### [Material for this task]
________

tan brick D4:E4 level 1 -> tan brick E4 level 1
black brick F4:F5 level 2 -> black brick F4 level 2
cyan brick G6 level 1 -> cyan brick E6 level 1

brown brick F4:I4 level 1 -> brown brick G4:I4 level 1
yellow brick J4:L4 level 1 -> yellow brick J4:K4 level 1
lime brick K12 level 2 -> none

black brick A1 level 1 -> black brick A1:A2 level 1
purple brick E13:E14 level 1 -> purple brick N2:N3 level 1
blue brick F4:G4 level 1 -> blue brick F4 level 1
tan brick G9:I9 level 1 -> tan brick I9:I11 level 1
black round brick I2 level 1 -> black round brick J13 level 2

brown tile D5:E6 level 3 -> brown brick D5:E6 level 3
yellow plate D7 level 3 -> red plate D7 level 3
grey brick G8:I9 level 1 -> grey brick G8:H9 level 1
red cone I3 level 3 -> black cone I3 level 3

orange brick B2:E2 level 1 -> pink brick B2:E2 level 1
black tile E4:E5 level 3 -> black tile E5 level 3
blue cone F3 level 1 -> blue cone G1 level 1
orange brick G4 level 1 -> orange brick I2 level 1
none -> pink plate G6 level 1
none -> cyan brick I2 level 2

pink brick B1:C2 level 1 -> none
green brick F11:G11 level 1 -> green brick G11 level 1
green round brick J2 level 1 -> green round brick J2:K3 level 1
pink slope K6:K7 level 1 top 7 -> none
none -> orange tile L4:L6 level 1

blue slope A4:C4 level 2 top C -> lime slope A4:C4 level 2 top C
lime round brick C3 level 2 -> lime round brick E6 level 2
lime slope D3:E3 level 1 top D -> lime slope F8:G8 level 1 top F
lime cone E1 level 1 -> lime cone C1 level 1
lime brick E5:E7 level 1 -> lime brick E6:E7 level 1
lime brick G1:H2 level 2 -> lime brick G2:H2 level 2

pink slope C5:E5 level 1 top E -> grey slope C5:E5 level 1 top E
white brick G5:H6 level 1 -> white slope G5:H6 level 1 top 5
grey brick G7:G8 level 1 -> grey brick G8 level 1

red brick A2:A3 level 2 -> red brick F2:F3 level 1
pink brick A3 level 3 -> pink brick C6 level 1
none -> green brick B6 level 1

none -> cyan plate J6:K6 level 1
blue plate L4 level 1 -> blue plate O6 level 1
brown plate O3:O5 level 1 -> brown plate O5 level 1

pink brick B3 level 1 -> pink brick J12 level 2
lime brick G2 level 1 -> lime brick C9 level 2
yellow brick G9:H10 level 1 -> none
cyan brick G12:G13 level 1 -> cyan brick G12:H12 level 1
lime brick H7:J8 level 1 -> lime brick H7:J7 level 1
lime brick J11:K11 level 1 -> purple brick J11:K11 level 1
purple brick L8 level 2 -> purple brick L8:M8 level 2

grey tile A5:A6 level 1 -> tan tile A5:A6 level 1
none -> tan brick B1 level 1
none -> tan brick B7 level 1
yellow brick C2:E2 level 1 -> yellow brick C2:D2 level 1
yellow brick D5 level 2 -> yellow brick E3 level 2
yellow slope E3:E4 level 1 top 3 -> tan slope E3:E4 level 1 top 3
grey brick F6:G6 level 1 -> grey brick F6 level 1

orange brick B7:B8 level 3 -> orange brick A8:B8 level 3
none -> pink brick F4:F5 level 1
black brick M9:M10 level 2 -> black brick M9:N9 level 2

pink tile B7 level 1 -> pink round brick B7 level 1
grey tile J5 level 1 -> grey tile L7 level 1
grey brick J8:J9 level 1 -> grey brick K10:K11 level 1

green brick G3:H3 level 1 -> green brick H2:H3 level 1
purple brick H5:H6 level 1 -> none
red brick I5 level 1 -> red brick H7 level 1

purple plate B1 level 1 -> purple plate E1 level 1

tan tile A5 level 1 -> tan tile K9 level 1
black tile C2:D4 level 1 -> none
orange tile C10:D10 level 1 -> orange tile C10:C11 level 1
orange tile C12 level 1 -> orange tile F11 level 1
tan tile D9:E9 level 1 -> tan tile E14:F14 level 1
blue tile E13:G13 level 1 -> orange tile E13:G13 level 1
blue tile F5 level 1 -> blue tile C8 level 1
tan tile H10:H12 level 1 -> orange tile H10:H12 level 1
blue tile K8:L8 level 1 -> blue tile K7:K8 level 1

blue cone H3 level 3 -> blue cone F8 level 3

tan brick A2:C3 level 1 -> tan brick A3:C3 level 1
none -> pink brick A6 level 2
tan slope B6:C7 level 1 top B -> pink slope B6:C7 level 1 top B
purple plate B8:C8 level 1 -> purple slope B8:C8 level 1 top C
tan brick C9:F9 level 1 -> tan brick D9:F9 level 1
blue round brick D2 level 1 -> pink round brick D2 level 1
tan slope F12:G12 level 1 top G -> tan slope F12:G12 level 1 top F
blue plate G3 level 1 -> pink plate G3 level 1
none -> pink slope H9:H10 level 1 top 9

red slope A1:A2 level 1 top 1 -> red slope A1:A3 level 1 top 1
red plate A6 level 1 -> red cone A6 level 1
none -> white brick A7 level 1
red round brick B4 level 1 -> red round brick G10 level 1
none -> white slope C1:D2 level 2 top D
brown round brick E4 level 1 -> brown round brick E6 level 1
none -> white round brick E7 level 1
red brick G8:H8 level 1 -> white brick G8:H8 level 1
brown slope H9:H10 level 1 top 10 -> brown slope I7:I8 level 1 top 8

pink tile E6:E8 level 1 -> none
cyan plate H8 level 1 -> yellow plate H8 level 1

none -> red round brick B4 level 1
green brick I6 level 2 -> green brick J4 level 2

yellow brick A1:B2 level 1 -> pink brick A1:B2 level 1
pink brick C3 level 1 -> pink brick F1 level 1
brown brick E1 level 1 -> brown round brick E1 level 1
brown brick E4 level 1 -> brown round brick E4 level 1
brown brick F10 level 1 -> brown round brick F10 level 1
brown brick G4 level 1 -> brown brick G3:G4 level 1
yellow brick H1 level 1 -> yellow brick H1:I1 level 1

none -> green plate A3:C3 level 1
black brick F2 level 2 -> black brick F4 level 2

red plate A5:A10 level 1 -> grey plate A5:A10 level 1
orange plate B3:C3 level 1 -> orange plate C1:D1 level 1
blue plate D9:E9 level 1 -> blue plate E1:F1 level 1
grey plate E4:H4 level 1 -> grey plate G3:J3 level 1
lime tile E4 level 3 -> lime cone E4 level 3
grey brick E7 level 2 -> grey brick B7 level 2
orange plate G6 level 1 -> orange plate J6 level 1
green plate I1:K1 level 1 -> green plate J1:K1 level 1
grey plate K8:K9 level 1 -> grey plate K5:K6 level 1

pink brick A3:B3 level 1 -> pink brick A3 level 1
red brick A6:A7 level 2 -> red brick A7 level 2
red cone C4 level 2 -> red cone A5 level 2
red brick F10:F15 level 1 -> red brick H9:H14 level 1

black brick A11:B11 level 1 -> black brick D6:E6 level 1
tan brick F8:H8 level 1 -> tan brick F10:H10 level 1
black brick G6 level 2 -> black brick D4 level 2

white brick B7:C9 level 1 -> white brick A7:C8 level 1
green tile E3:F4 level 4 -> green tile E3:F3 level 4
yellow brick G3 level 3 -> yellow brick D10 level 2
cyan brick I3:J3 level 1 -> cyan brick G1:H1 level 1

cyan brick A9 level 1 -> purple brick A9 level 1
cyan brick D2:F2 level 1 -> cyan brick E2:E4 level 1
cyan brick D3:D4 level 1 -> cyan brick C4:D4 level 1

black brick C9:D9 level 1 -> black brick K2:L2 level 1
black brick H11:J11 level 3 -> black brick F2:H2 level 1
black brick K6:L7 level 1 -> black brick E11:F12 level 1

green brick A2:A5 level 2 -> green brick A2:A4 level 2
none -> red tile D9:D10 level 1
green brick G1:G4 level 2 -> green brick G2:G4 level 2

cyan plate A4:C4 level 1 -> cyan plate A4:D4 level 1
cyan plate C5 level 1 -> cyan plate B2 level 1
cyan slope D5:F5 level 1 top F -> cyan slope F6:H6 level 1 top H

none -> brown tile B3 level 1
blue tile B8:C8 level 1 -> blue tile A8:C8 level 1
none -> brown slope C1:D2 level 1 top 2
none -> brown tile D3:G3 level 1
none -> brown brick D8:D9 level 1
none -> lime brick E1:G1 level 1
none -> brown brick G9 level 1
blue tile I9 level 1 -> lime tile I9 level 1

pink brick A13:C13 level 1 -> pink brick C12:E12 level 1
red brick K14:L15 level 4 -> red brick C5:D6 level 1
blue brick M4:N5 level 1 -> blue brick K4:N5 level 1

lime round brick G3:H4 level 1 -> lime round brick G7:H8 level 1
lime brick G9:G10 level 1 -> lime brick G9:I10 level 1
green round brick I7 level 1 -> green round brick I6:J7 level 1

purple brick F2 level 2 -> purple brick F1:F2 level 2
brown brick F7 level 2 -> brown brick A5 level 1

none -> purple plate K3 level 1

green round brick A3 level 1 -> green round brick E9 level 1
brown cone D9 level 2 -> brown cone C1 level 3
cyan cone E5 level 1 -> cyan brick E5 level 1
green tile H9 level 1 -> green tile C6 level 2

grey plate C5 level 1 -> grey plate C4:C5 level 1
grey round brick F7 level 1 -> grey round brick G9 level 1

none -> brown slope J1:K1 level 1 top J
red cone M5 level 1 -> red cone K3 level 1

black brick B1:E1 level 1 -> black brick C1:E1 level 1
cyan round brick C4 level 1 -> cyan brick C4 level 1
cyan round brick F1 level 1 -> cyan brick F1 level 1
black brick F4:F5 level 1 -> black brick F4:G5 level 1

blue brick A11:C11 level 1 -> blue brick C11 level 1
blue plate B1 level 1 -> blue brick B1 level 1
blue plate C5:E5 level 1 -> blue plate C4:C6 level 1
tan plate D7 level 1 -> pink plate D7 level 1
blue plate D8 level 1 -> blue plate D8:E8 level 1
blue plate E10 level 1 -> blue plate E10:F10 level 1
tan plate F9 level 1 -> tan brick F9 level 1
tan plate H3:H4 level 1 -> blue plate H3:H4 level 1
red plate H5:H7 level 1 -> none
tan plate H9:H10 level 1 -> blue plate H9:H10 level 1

________

### [What you should do]
Please give again the lines above between the line holding "white brick B7:C9" and the line holding "none -> brown slope C1:D2 level 1 top 2", inclusive, exactly as they are and with nothing added.

### [Answer space]
white brick B7:C9 level 1 -> white brick A7:C8 level 1
green tile E3:F4 level 4 -> green tile E3:F3 level 4
yellow brick G3 level 3 -> yellow brick D10 level 2
cyan brick I3:J3 level 1 -> cyan brick G1:H1 level 1

cyan brick A9 level 1 -> purple brick A9 level 1
cyan brick D2:F2 level 1 -> cyan brick E2:E4 level 1
cyan brick D3:D4 level 1 -> cyan brick C4:D4 level 1

black brick C9:D9 level 1 -> black brick K2:L2 level 1
black brick H11:J11 level 3 -> black brick F2:H2 level 1
black brick K6:L7 level 1 -> black brick E11:F12 level 1

green brick A2:A5 level 2 -> green brick A2:A4 level 2
none -> red tile D9:D10 level 1
green brick G1:G4 level 2 -> green brick G2:G4 level 2

cyan plate A4:C4 level 1 -> cyan plate A4:D4 level 1
cyan plate C5 level 1 -> cyan plate B2 level 1
cyan slope D5:F5 level 1 top F -> cyan slope F6:H6 level 1 top H

none -> brown tile B3 level 1
blue tile B8:C8 level 1 -> blue tile A8:C8 level 1
none -> brown slope C1:D2 level 1 top 2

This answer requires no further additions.